WORK REQUEST => Please copy exactly every line from the one that contains "brown round brick C6:D7" to the end of the data below, with both ends included and no other lines.

[Object transformation records]
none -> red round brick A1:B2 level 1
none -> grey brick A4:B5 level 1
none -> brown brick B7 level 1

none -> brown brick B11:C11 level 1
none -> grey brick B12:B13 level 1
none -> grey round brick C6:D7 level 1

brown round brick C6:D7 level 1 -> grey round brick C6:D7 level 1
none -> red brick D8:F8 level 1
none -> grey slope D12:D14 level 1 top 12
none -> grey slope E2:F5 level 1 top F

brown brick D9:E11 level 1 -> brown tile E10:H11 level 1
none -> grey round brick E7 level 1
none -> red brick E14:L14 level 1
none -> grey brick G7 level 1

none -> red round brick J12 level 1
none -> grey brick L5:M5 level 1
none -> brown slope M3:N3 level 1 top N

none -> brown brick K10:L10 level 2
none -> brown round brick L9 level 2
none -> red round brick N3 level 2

EXPECTED OUTPUT =>
brown round brick C6:D7 level 1 -> grey round brick C6:D7 level 1
none -> red brick D8:F8 level 1
none -> grey slope D12:D14 level 1 top 12
none -> grey slope E2:F5 level 1 top F

brown brick D9:E11 level 1 -> brown tile E10:H11 level 1
none -> grey round brick E7 level 1
none -> red brick E14:L14 level 1
none -> grey brick G7 level 1

none -> red round brick J12 level 1
none -> grey brick L5:M5 level 1
none -> brown slope M3:N3 level 1 top N

none -> brown brick K10:L10 level 2
none -> brown round brick L9 level 2
none -> red round brick N3 level 2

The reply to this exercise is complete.